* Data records

━━━━━━━━━━━━━━━━━━━━

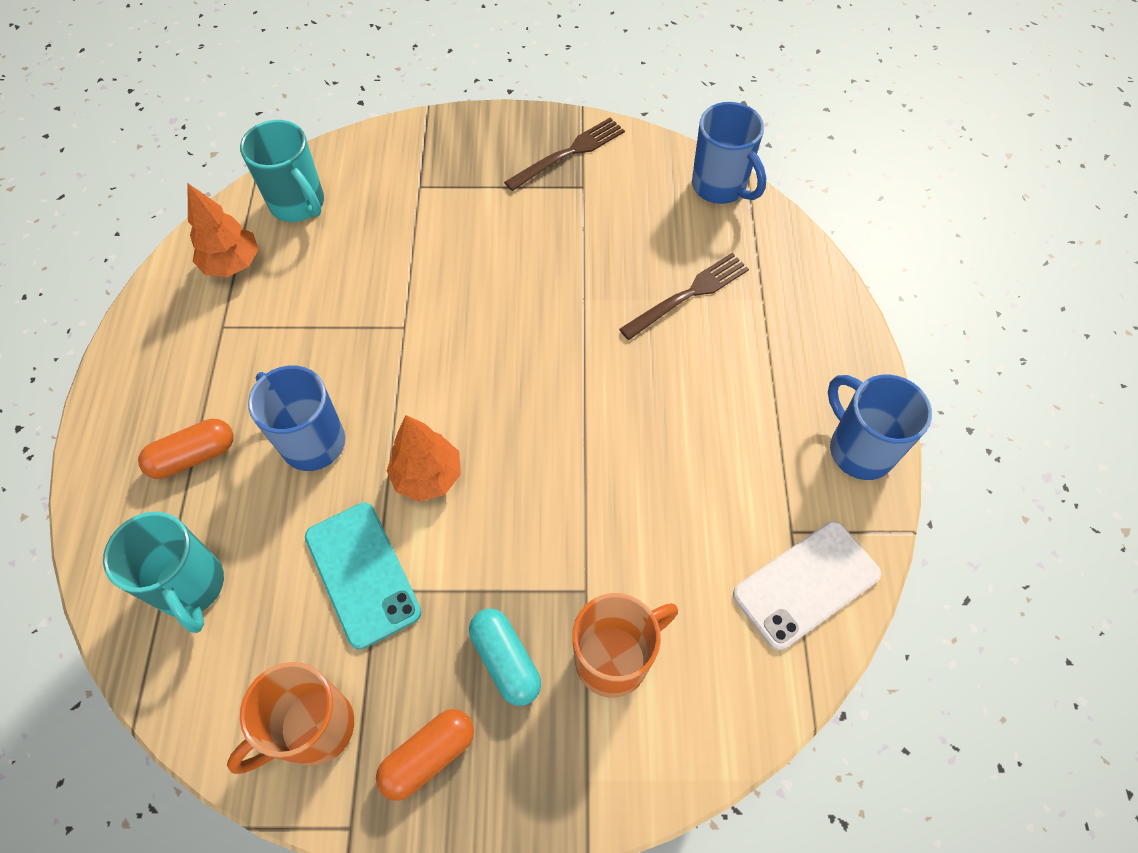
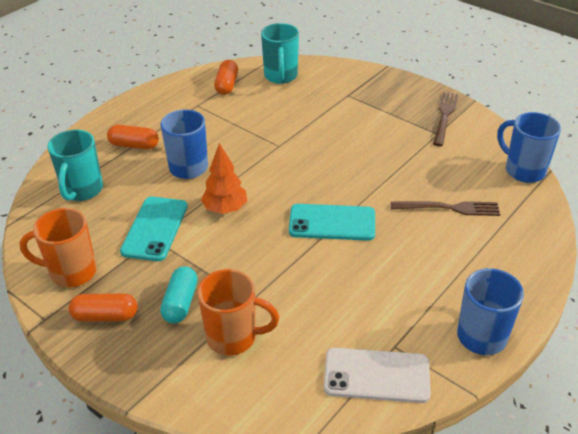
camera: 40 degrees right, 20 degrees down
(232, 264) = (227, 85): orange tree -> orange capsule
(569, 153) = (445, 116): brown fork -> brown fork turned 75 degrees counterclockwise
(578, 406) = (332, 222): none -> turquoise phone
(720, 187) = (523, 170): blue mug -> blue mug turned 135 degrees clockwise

━━━━━━━━━━━━━━━━━━━━

* EXERCISE OBJECTIVE
When you copy the entries above, reproduce each line exactly and leave out any pictures.

* REPLY
camera: 40 degrees right, 20 degrees down
(232, 264) = (227, 85): orange tree -> orange capsule
(569, 153) = (445, 116): brown fork -> brown fork turned 75 degrees counterclockwise
(578, 406) = (332, 222): none -> turquoise phone
(720, 187) = (523, 170): blue mug -> blue mug turned 135 degrees clockwise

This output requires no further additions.